Stored entries

%%

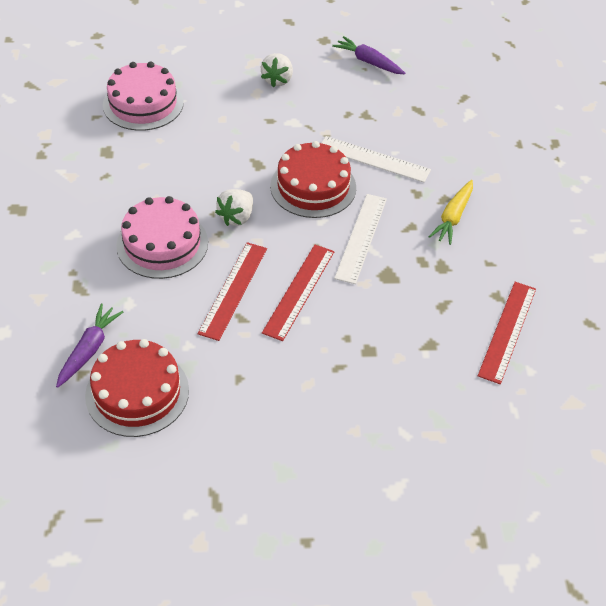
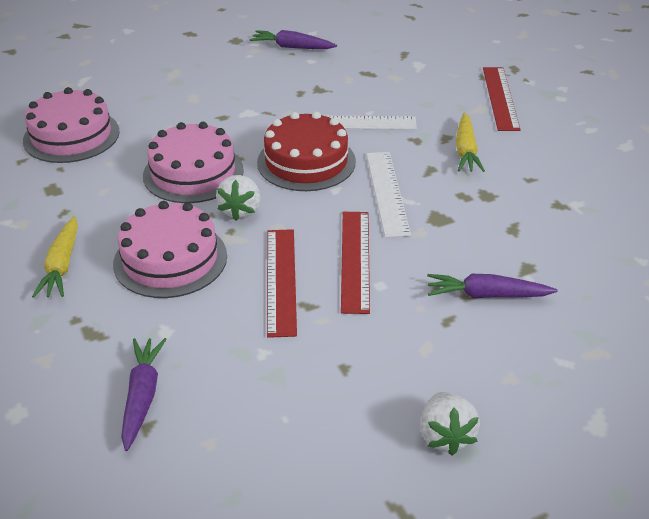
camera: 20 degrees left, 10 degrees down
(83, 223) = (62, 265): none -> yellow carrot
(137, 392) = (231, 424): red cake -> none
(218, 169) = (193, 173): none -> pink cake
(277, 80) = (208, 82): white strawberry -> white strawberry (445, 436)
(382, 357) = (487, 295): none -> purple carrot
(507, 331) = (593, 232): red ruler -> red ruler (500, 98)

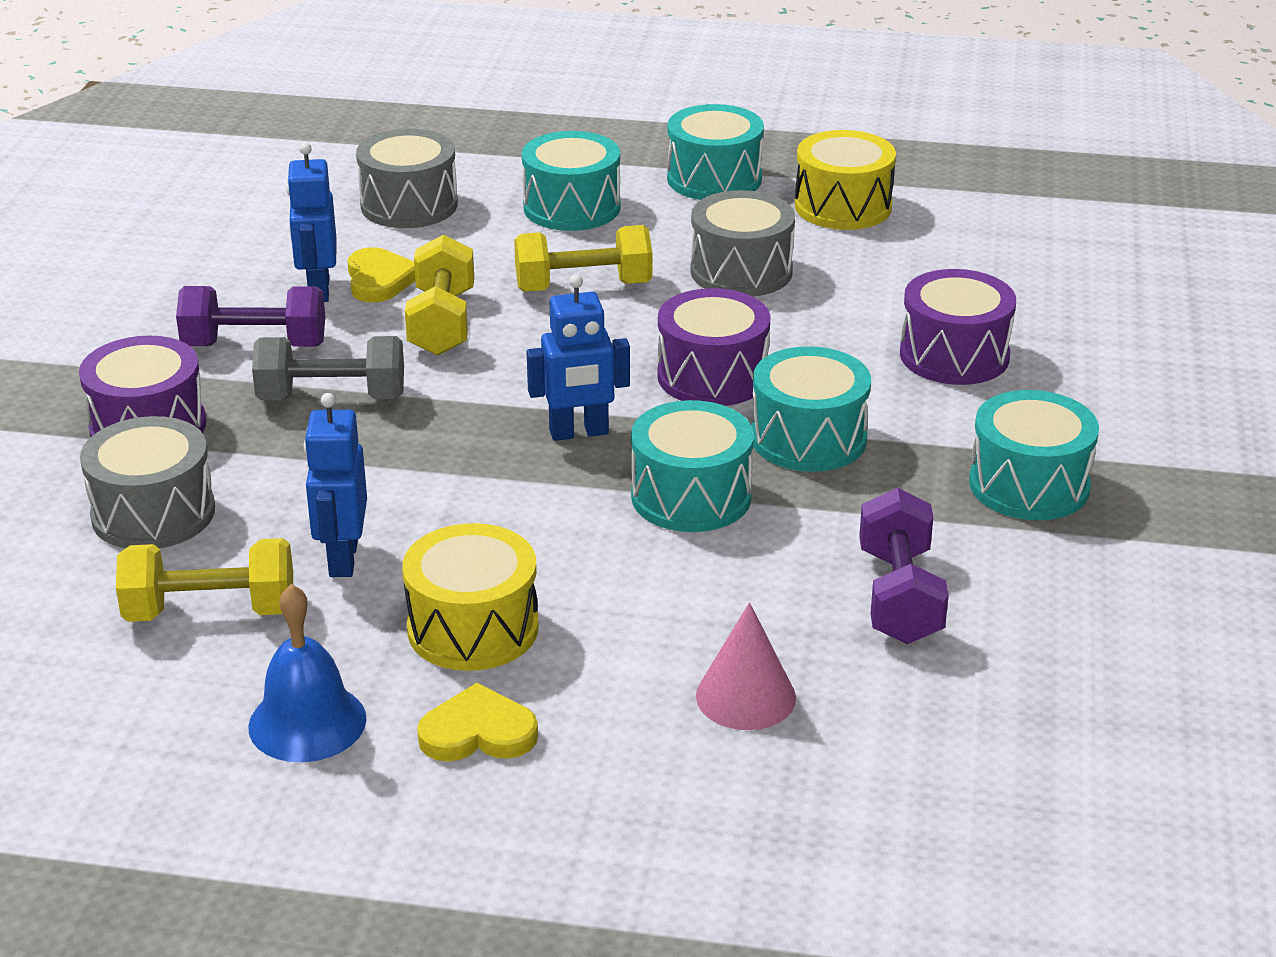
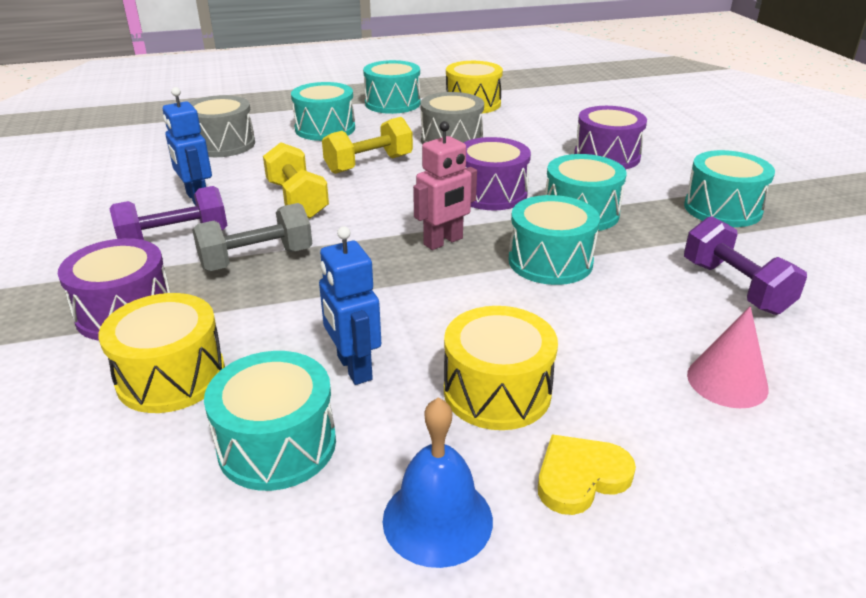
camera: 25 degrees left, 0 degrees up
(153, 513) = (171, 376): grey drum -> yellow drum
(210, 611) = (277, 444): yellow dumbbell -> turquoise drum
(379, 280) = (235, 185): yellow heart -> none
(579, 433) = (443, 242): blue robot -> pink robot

%%
%%

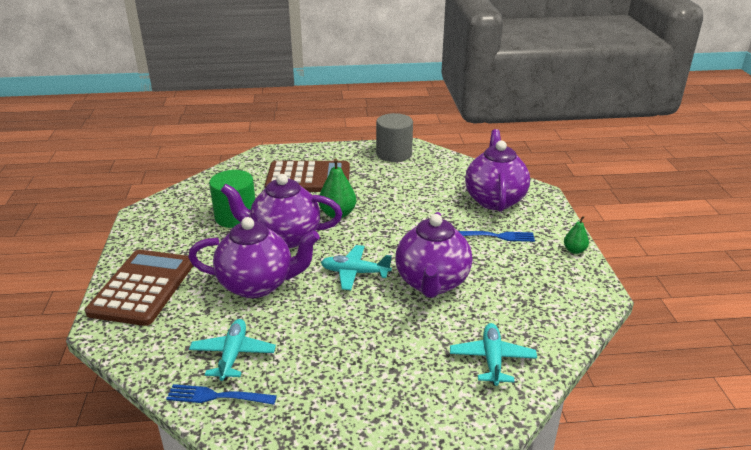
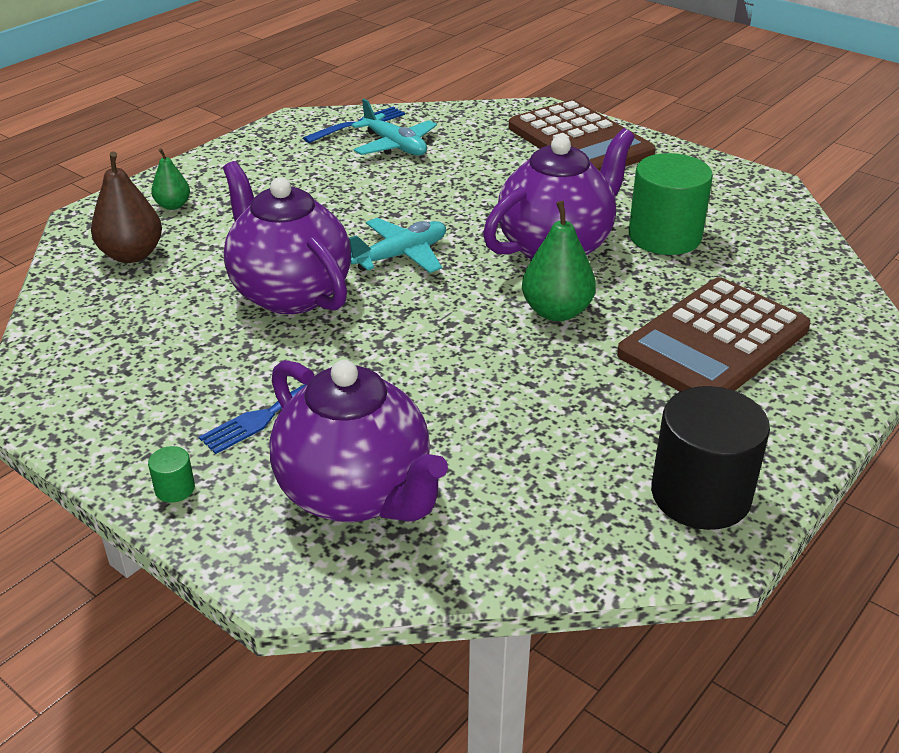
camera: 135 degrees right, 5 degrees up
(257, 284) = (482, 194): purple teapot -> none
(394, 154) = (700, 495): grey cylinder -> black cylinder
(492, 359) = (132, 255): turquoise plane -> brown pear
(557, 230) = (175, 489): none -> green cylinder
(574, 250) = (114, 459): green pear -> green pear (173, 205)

%%
%%

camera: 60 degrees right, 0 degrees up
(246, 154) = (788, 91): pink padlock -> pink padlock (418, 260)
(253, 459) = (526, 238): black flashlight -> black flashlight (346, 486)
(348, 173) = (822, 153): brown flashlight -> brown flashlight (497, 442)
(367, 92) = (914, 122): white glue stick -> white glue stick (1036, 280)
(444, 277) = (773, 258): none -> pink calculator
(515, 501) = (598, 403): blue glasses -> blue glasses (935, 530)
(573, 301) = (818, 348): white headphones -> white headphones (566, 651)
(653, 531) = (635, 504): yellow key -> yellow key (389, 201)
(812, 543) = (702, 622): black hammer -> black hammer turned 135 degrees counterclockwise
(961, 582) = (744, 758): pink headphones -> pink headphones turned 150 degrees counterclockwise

%%

ABOUT THIS TASK: When you reach the line that has "(137, 392) = (231, 424): red cake -> none" in the data above, start repeating lines exactly, and stop after the line that has "(579, 433) = (443, 242): blue"; pictures stay out.

RESULT:
(137, 392) = (231, 424): red cake -> none
(218, 169) = (193, 173): none -> pink cake
(277, 80) = (208, 82): white strawberry -> white strawberry (445, 436)
(382, 357) = (487, 295): none -> purple carrot
(507, 331) = (593, 232): red ruler -> red ruler (500, 98)

camera: 25 degrees left, 0 degrees up
(153, 513) = (171, 376): grey drum -> yellow drum
(210, 611) = (277, 444): yellow dumbbell -> turquoise drum
(379, 280) = (235, 185): yellow heart -> none
(579, 433) = (443, 242): blue robot -> pink robot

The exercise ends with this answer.